### What the task requires
Sift the material for lines containing "plate", and return them.

### Exercise input
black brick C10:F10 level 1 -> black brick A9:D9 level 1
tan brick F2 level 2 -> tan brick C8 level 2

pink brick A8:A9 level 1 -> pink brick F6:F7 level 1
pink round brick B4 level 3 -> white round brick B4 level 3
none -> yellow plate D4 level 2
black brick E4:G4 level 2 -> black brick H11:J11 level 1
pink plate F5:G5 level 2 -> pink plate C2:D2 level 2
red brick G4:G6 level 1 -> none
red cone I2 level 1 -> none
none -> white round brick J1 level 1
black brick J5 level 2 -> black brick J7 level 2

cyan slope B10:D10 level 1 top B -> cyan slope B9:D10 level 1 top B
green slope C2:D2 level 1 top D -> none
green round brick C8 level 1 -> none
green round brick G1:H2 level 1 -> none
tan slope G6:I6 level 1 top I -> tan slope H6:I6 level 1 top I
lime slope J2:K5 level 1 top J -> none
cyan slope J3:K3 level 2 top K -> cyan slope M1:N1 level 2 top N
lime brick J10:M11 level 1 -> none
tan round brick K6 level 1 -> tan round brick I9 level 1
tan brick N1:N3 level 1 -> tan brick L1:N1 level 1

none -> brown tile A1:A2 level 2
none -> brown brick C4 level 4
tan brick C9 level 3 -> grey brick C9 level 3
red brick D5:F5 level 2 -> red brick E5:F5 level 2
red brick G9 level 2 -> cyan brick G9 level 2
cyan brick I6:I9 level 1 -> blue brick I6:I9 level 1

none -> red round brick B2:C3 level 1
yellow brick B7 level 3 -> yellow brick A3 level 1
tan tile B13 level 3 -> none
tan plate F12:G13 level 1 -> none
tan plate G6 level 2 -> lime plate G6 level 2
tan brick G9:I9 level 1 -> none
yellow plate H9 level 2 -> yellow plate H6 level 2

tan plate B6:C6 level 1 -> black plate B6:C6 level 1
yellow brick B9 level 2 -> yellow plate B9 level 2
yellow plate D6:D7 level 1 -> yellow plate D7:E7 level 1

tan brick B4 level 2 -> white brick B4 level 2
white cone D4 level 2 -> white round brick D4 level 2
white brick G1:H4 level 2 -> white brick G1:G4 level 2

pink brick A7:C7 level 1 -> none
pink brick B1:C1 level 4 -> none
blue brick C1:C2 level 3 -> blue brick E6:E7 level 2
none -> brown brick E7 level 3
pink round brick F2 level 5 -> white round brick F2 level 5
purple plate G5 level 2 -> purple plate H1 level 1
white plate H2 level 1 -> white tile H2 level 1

### Task answer
none -> yellow plate D4 level 2
pink plate F5:G5 level 2 -> pink plate C2:D2 level 2
tan plate F12:G13 level 1 -> none
tan plate G6 level 2 -> lime plate G6 level 2
yellow plate H9 level 2 -> yellow plate H6 level 2
tan plate B6:C6 level 1 -> black plate B6:C6 level 1
yellow brick B9 level 2 -> yellow plate B9 level 2
yellow plate D6:D7 level 1 -> yellow plate D7:E7 level 1
purple plate G5 level 2 -> purple plate H1 level 1
white plate H2 level 1 -> white tile H2 level 1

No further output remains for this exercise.